START Data extracts

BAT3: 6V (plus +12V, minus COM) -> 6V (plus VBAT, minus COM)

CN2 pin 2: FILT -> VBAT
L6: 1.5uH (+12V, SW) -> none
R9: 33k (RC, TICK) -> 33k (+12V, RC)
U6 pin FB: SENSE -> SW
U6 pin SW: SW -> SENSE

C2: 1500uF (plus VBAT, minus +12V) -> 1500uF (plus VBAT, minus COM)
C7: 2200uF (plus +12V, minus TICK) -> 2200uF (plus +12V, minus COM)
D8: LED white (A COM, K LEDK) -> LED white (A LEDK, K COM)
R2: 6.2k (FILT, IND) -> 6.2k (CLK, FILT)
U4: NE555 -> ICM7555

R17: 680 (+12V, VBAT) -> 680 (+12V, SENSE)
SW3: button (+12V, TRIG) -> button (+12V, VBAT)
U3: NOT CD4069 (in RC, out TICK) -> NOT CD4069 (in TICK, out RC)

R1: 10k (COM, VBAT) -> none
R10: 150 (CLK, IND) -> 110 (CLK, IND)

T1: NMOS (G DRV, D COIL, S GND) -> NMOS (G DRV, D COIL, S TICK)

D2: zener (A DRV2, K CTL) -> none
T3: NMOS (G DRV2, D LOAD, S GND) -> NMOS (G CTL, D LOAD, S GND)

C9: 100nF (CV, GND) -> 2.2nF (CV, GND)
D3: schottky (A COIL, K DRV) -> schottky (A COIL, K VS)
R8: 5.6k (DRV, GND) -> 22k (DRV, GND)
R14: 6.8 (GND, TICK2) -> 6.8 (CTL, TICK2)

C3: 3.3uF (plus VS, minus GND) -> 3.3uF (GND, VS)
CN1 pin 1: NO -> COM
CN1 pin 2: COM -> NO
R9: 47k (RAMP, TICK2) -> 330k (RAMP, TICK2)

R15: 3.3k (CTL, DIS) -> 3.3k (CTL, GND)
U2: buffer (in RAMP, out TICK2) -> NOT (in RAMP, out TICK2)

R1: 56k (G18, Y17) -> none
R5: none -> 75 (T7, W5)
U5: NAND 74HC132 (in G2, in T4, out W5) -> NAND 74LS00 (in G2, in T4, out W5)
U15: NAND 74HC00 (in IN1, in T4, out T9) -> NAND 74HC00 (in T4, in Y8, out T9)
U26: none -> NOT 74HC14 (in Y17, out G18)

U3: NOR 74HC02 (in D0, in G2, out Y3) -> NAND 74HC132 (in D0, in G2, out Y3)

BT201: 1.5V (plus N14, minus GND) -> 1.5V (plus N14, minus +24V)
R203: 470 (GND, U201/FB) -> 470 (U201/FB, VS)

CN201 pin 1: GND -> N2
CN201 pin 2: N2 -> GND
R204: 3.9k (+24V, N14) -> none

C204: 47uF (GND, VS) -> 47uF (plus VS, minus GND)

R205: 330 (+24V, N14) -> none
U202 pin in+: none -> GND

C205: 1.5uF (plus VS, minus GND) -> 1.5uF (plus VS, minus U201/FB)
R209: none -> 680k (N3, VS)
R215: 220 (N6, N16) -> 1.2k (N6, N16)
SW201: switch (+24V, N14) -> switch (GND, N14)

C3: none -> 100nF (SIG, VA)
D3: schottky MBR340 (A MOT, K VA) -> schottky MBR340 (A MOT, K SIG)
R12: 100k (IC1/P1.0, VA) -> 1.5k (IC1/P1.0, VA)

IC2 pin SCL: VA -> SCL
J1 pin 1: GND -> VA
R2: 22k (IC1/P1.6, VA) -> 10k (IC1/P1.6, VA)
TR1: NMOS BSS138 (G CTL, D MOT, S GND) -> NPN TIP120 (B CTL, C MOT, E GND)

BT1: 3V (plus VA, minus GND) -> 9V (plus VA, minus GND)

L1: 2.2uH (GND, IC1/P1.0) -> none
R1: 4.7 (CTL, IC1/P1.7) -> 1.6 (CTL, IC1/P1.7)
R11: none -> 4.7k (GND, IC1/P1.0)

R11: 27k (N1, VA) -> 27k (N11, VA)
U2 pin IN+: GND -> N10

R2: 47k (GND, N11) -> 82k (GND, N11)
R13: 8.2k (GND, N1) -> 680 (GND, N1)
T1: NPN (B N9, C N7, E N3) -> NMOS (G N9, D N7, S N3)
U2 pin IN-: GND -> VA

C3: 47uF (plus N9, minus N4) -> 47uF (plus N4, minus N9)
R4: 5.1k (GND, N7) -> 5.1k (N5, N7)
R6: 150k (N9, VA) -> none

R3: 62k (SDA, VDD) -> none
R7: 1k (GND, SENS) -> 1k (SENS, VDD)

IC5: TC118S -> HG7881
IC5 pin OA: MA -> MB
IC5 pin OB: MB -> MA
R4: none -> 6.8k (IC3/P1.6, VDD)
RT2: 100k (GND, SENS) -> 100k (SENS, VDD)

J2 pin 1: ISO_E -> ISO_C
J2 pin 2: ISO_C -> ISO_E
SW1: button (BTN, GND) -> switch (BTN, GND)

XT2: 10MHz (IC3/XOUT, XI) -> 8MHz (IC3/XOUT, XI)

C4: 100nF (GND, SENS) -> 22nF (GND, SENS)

END Data extracts

* **Task to carry out**
Your answer should be the lines of the records that include the word "SENSE".

* **Solution**
U6 pin FB: SENSE -> SW
U6 pin SW: SW -> SENSE
R17: 680 (+12V, VBAT) -> 680 (+12V, SENSE)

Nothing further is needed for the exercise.